++++ Provided records

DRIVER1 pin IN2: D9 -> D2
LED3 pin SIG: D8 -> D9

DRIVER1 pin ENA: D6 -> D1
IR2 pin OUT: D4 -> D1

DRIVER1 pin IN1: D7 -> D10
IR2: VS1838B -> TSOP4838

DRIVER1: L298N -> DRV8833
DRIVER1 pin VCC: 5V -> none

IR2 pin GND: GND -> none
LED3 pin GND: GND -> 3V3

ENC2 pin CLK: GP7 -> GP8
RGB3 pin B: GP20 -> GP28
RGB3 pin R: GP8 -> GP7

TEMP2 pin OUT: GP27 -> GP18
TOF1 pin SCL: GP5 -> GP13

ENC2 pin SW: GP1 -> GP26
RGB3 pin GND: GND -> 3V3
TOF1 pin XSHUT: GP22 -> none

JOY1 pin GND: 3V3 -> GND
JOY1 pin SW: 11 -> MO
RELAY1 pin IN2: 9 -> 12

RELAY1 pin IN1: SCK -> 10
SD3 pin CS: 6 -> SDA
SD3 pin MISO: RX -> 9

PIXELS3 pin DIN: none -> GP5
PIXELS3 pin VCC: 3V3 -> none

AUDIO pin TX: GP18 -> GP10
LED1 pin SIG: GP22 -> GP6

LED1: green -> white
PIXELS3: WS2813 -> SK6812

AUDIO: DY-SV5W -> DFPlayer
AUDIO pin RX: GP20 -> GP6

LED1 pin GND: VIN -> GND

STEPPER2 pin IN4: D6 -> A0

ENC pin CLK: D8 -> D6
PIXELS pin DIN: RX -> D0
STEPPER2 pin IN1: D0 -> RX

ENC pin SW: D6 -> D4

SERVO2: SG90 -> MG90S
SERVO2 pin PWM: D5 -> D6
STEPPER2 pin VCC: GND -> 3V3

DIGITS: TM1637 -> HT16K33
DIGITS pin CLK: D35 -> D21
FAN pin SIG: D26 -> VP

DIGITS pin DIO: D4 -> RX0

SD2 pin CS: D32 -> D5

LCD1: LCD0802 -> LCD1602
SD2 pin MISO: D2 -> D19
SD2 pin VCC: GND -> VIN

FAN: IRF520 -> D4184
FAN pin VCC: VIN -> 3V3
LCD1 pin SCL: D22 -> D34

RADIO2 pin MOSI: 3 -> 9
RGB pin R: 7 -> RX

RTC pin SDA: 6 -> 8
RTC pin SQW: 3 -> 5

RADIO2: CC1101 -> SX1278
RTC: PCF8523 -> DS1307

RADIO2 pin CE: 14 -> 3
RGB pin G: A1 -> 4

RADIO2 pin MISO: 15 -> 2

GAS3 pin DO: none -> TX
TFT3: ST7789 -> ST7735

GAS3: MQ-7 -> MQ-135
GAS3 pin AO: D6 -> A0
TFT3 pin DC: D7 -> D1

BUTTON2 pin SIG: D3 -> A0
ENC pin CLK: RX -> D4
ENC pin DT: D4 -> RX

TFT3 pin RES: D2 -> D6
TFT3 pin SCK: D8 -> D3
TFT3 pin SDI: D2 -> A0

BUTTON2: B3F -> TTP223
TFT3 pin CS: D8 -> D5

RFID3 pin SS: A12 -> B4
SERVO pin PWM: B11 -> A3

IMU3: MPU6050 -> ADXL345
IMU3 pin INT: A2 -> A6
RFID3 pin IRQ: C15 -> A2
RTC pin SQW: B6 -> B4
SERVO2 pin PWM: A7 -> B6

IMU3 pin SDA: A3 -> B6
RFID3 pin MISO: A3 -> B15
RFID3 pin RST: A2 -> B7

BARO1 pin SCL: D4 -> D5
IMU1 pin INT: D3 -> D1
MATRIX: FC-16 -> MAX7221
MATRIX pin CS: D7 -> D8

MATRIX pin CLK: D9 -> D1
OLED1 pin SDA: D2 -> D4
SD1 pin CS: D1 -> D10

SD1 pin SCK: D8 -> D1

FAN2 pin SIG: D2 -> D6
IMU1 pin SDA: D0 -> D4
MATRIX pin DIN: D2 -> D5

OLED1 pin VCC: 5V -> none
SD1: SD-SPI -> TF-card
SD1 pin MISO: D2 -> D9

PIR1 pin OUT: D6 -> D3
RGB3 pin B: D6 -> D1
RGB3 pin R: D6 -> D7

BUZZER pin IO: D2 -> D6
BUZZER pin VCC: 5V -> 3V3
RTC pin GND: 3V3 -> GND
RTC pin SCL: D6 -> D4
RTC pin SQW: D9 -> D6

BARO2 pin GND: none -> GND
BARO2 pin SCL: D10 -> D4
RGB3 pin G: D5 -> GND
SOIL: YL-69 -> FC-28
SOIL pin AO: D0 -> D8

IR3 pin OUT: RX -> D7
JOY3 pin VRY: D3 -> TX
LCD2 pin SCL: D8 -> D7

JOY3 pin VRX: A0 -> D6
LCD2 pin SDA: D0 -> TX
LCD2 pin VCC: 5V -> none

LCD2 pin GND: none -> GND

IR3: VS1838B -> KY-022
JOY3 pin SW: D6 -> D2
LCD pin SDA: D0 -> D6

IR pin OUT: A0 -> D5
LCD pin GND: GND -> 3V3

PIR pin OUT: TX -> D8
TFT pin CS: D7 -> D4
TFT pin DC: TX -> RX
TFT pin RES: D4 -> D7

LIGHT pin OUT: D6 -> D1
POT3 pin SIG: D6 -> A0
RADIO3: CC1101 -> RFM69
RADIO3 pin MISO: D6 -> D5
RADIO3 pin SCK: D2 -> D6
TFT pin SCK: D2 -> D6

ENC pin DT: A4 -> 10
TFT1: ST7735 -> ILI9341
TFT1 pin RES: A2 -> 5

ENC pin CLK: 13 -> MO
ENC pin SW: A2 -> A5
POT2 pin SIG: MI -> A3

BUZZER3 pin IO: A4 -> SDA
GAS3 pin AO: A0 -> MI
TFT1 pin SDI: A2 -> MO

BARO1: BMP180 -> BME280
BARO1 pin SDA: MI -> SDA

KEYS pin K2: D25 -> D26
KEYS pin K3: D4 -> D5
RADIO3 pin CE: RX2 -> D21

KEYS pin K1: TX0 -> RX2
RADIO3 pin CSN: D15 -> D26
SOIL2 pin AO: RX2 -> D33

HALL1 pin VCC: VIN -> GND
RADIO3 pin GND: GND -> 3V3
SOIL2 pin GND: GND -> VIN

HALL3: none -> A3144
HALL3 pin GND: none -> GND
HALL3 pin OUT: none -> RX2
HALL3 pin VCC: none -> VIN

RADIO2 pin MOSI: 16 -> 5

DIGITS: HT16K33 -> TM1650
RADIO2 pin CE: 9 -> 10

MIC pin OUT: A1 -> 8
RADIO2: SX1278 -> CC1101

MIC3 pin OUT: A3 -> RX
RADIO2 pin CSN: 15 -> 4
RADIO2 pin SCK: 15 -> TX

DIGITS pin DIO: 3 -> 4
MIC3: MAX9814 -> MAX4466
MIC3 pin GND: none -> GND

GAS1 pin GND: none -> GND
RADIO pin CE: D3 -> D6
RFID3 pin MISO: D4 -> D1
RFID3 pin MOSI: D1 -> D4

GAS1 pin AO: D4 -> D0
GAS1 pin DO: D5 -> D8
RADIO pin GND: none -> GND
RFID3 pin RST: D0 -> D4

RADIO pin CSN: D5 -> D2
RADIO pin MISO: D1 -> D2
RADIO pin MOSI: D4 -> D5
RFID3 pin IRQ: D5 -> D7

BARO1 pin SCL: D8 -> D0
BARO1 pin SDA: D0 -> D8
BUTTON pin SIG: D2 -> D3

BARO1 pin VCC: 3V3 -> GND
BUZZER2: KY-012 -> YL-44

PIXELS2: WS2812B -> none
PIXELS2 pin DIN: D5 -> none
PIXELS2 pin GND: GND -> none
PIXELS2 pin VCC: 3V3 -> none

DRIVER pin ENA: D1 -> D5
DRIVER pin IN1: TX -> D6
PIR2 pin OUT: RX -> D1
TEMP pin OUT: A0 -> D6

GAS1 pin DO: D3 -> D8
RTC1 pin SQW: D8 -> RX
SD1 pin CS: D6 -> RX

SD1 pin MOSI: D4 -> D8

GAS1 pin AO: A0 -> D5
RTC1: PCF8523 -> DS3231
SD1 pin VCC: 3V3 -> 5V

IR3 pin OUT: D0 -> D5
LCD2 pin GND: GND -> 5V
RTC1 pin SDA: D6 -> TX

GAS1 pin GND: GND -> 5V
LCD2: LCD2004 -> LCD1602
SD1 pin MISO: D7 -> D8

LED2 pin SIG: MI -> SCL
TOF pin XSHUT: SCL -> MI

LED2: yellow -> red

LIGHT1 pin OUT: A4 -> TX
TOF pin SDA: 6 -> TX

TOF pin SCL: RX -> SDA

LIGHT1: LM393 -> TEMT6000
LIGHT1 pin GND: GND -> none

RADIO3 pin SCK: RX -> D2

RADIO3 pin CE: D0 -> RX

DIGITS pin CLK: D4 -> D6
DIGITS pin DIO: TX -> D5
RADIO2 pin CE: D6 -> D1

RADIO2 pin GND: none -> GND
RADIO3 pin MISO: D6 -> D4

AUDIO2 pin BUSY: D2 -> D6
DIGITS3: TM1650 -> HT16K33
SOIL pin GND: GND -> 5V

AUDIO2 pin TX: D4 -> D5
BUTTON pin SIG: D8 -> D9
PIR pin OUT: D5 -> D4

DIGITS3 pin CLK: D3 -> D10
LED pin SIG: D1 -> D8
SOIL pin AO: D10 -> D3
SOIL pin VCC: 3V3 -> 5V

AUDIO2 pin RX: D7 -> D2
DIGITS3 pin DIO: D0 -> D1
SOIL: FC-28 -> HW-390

++++++++

_What the task requires_. In the listing above, find the line with "RGB3 pin R: D6 -> D7" and the line with "RADIO2 pin CE: 9 -> 10"; set down exactly those two lines and every line between them, nothing more.

_Response_.
RGB3 pin R: D6 -> D7

BUZZER pin IO: D2 -> D6
BUZZER pin VCC: 5V -> 3V3
RTC pin GND: 3V3 -> GND
RTC pin SCL: D6 -> D4
RTC pin SQW: D9 -> D6

BARO2 pin GND: none -> GND
BARO2 pin SCL: D10 -> D4
RGB3 pin G: D5 -> GND
SOIL: YL-69 -> FC-28
SOIL pin AO: D0 -> D8

IR3 pin OUT: RX -> D7
JOY3 pin VRY: D3 -> TX
LCD2 pin SCL: D8 -> D7

JOY3 pin VRX: A0 -> D6
LCD2 pin SDA: D0 -> TX
LCD2 pin VCC: 5V -> none

LCD2 pin GND: none -> GND

IR3: VS1838B -> KY-022
JOY3 pin SW: D6 -> D2
LCD pin SDA: D0 -> D6

IR pin OUT: A0 -> D5
LCD pin GND: GND -> 3V3

PIR pin OUT: TX -> D8
TFT pin CS: D7 -> D4
TFT pin DC: TX -> RX
TFT pin RES: D4 -> D7

LIGHT pin OUT: D6 -> D1
POT3 pin SIG: D6 -> A0
RADIO3: CC1101 -> RFM69
RADIO3 pin MISO: D6 -> D5
RADIO3 pin SCK: D2 -> D6
TFT pin SCK: D2 -> D6

ENC pin DT: A4 -> 10
TFT1: ST7735 -> ILI9341
TFT1 pin RES: A2 -> 5

ENC pin CLK: 13 -> MO
ENC pin SW: A2 -> A5
POT2 pin SIG: MI -> A3

BUZZER3 pin IO: A4 -> SDA
GAS3 pin AO: A0 -> MI
TFT1 pin SDI: A2 -> MO

BARO1: BMP180 -> BME280
BARO1 pin SDA: MI -> SDA

KEYS pin K2: D25 -> D26
KEYS pin K3: D4 -> D5
RADIO3 pin CE: RX2 -> D21

KEYS pin K1: TX0 -> RX2
RADIO3 pin CSN: D15 -> D26
SOIL2 pin AO: RX2 -> D33

HALL1 pin VCC: VIN -> GND
RADIO3 pin GND: GND -> 3V3
SOIL2 pin GND: GND -> VIN

HALL3: none -> A3144
HALL3 pin GND: none -> GND
HALL3 pin OUT: none -> RX2
HALL3 pin VCC: none -> VIN

RADIO2 pin MOSI: 16 -> 5

DIGITS: HT16K33 -> TM1650
RADIO2 pin CE: 9 -> 10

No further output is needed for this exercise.